## begin Records
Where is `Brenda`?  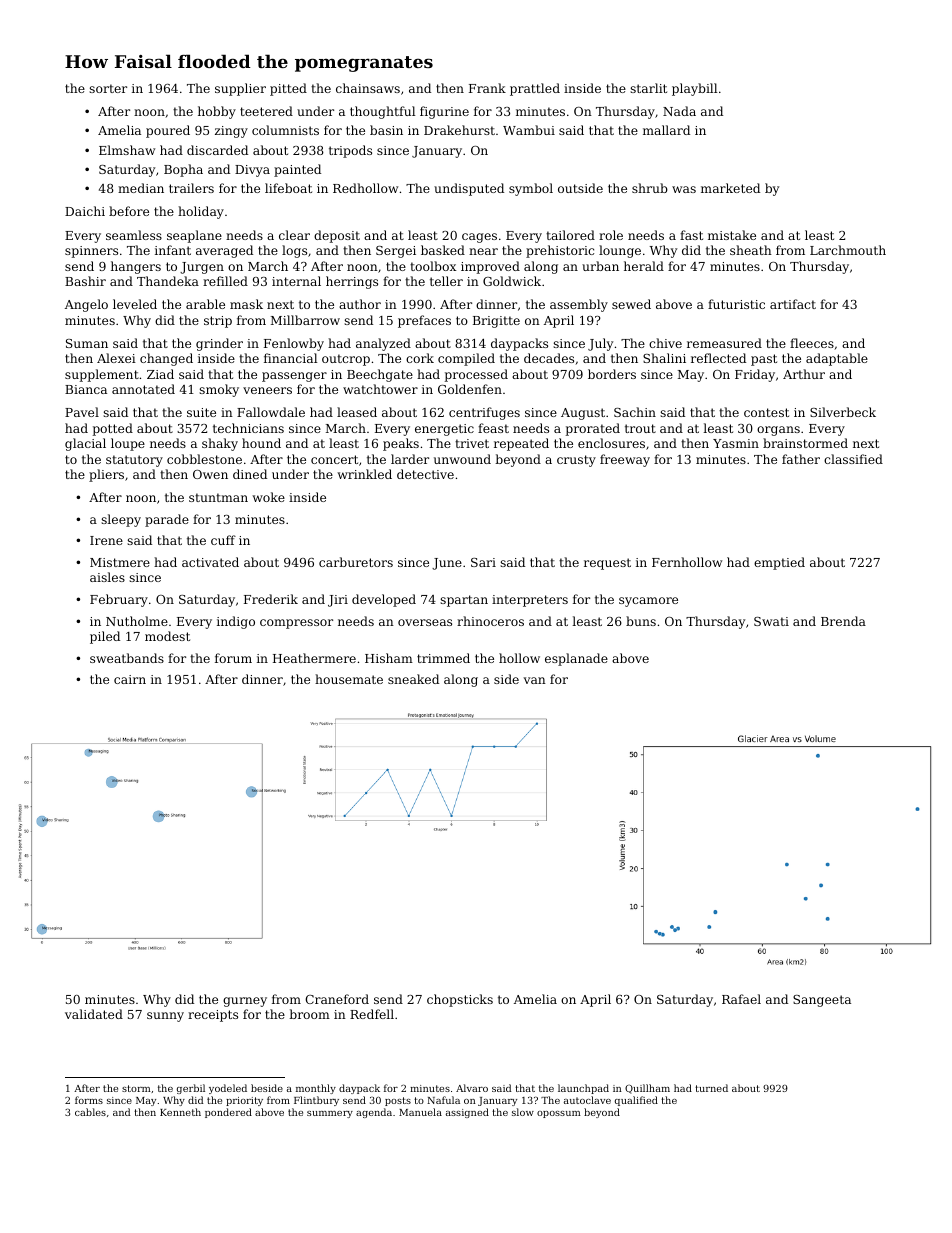 Brenda is located at coordinates (843, 621).
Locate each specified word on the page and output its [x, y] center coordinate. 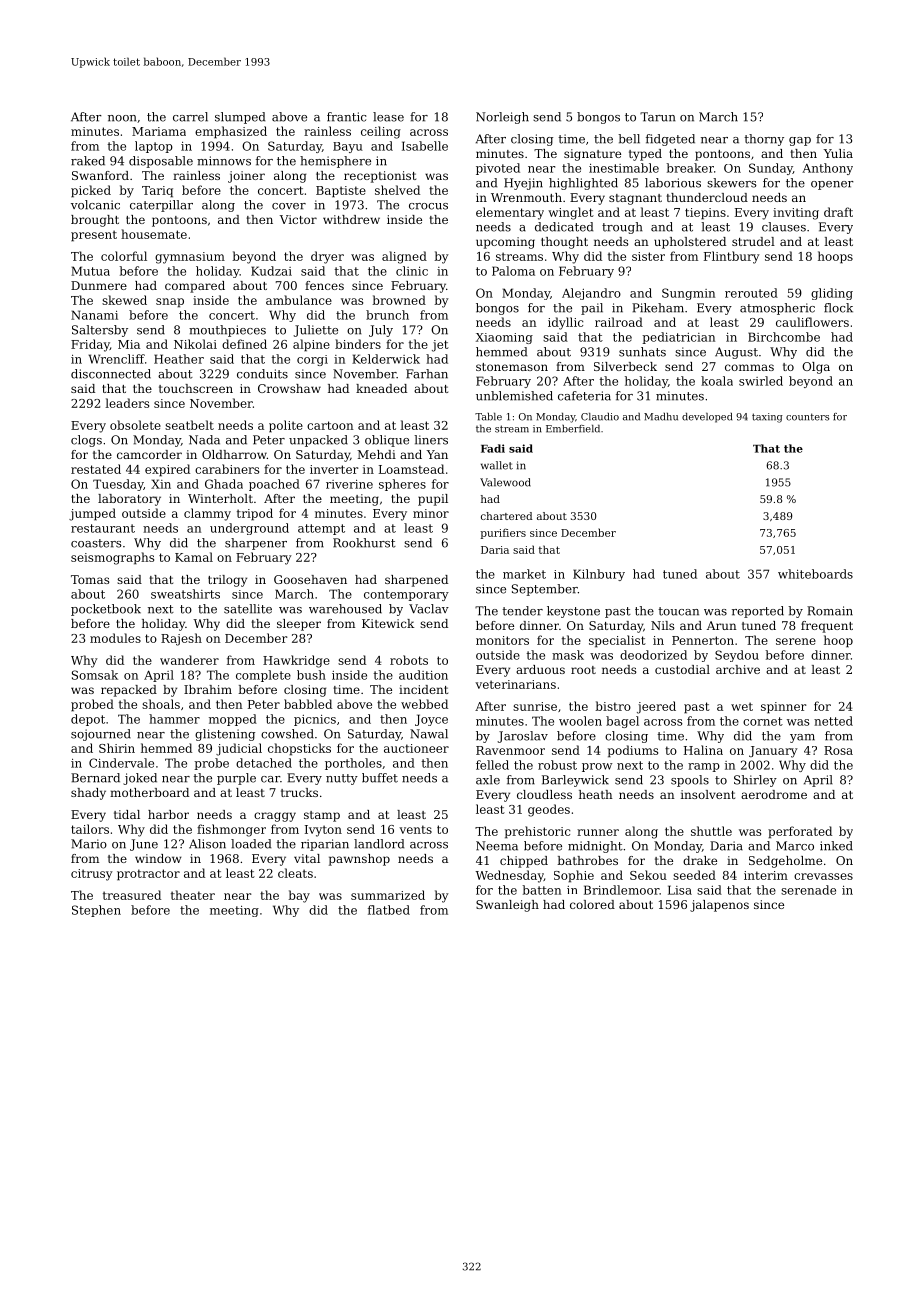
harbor [168, 814]
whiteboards [815, 574]
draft [838, 212]
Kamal [194, 557]
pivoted [498, 169]
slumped [240, 118]
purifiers [503, 533]
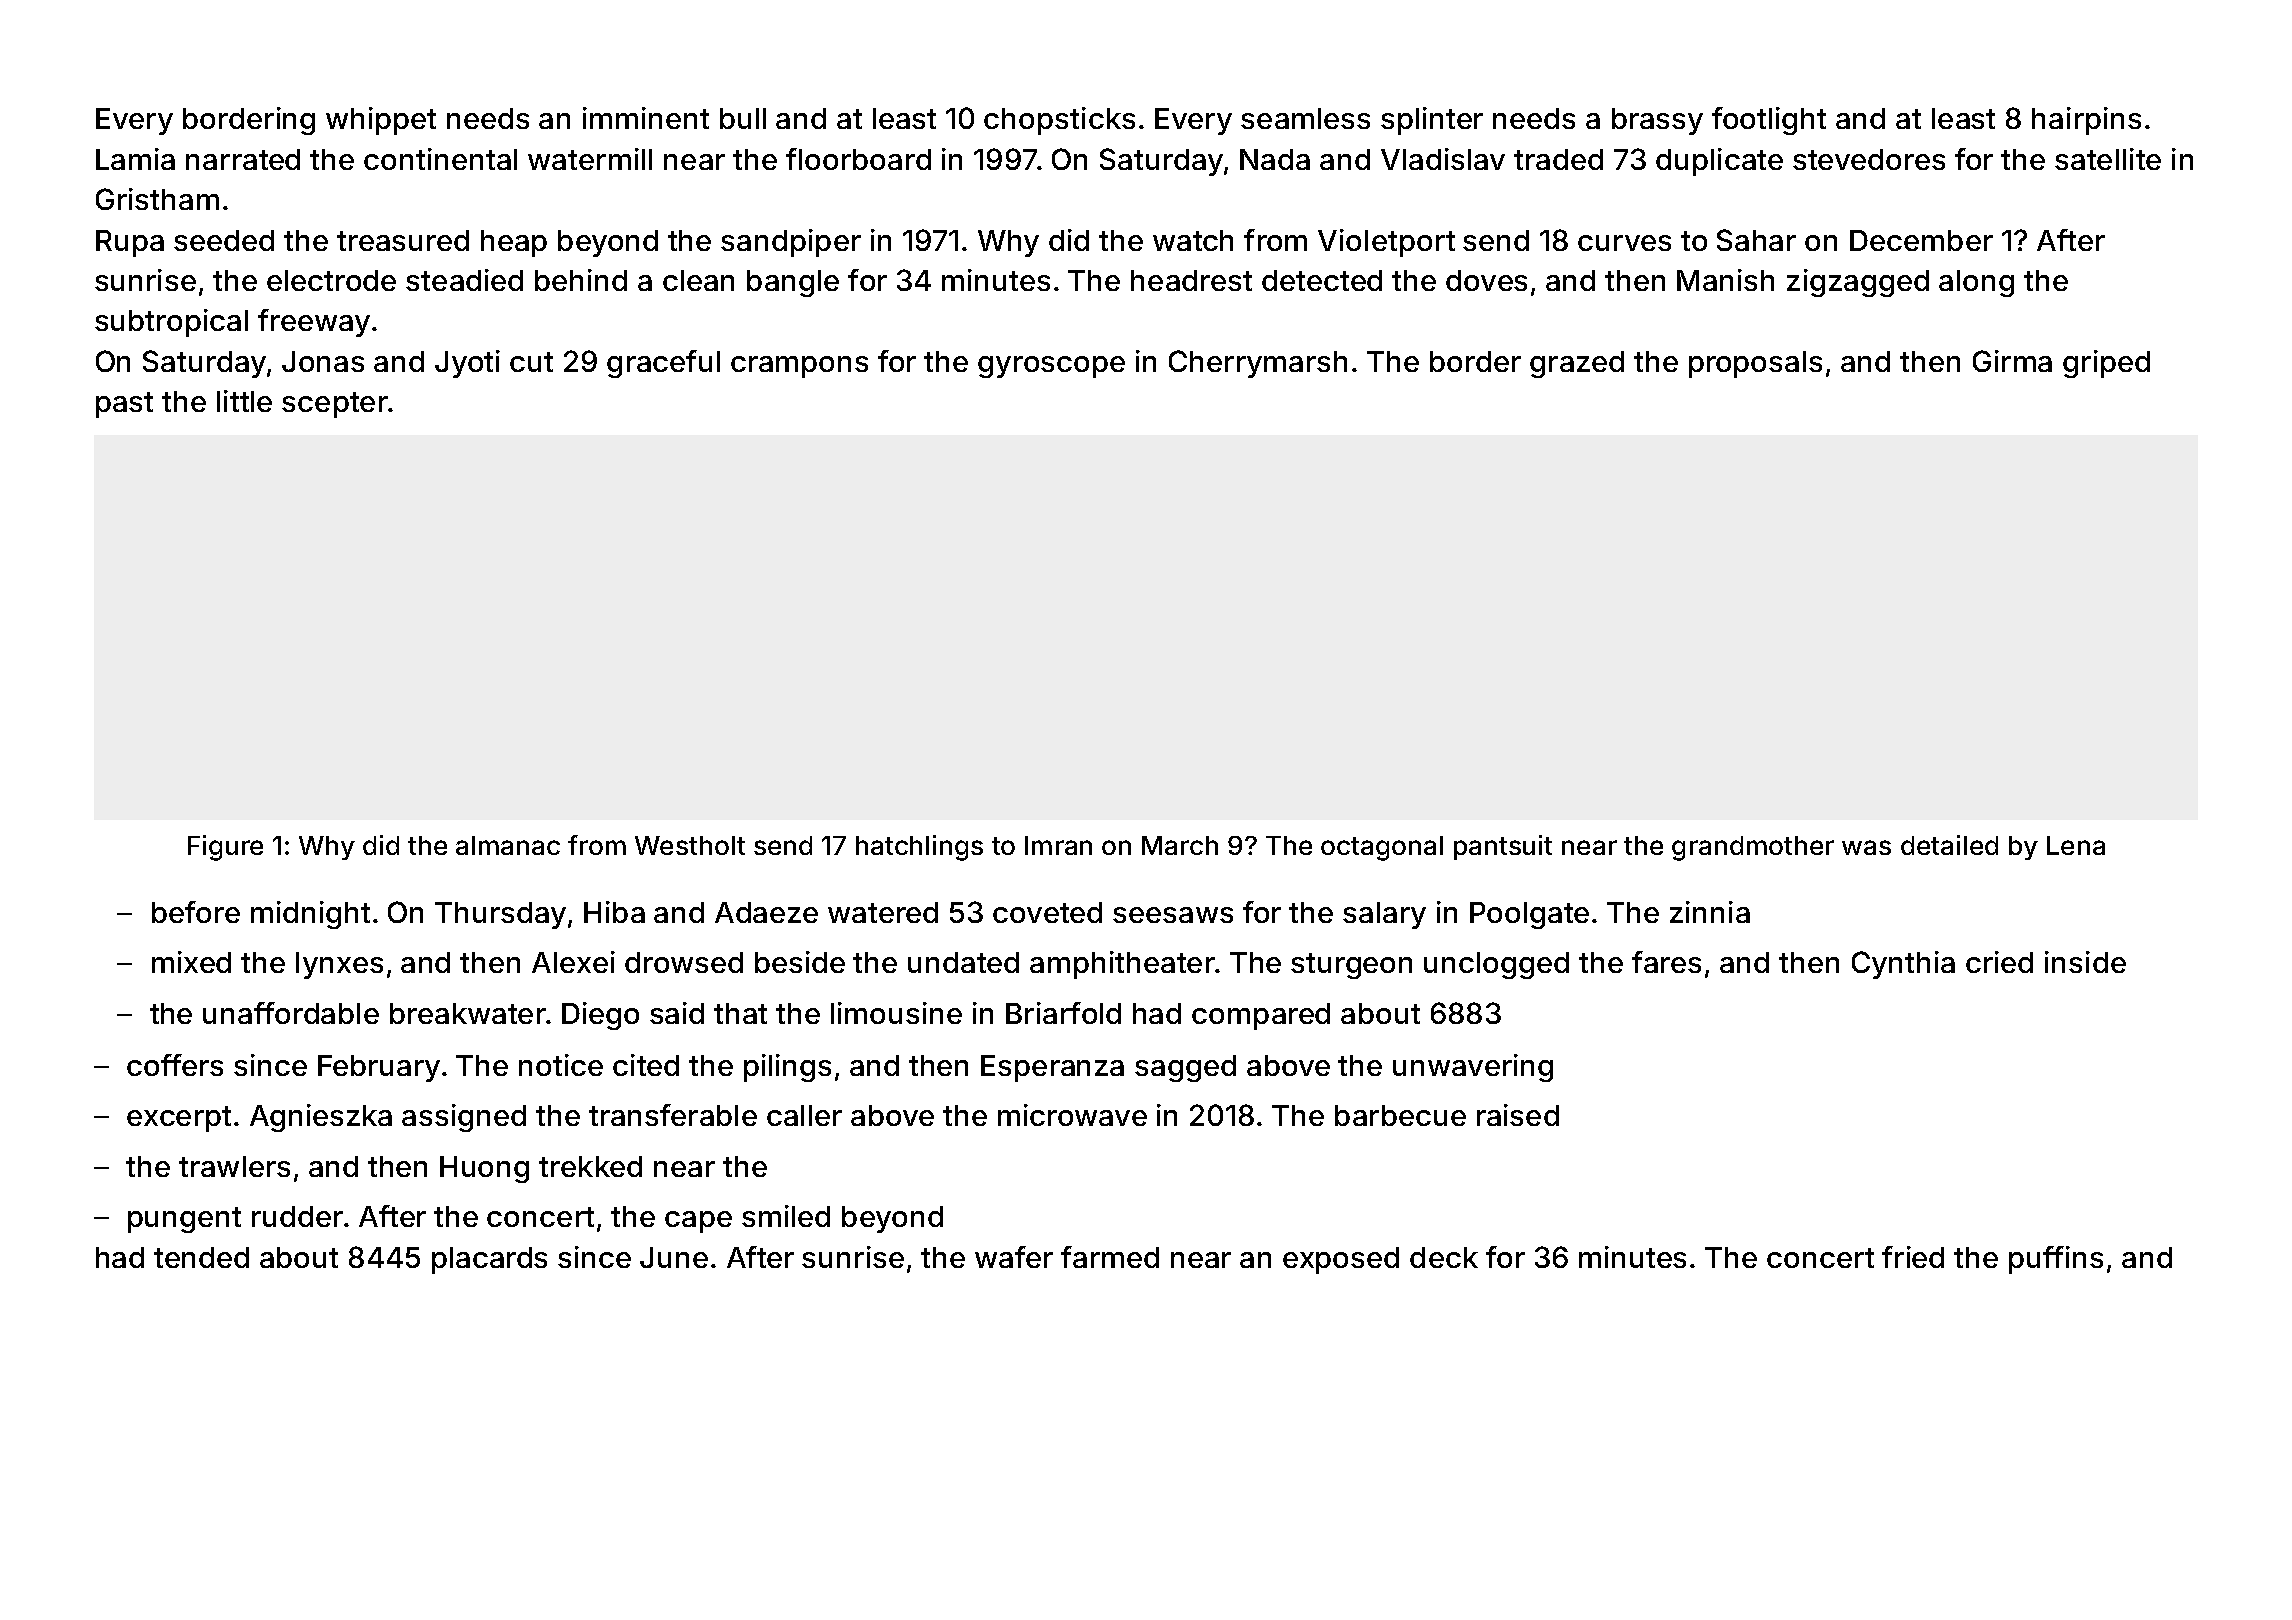  What do you see at coordinates (674, 1257) in the page?
I see `June` at bounding box center [674, 1257].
## end Records
Challenge: Recast the part of the rows above that opens with the line containing "Locate each specified" and closes with the line containing "slumped [240, 118]" as a numbered list, skipping any blank lines. Leave the pictures out of your answer.

Exercise answer:
1. Locate each specified word on the page and output its [x, y] center coordinate. 
2. harbor [168, 814]
3. whiteboards [815, 574]
4. draft [838, 212]
5. Kamal [194, 557]
6. pivoted [498, 169]
7. slumped [240, 118]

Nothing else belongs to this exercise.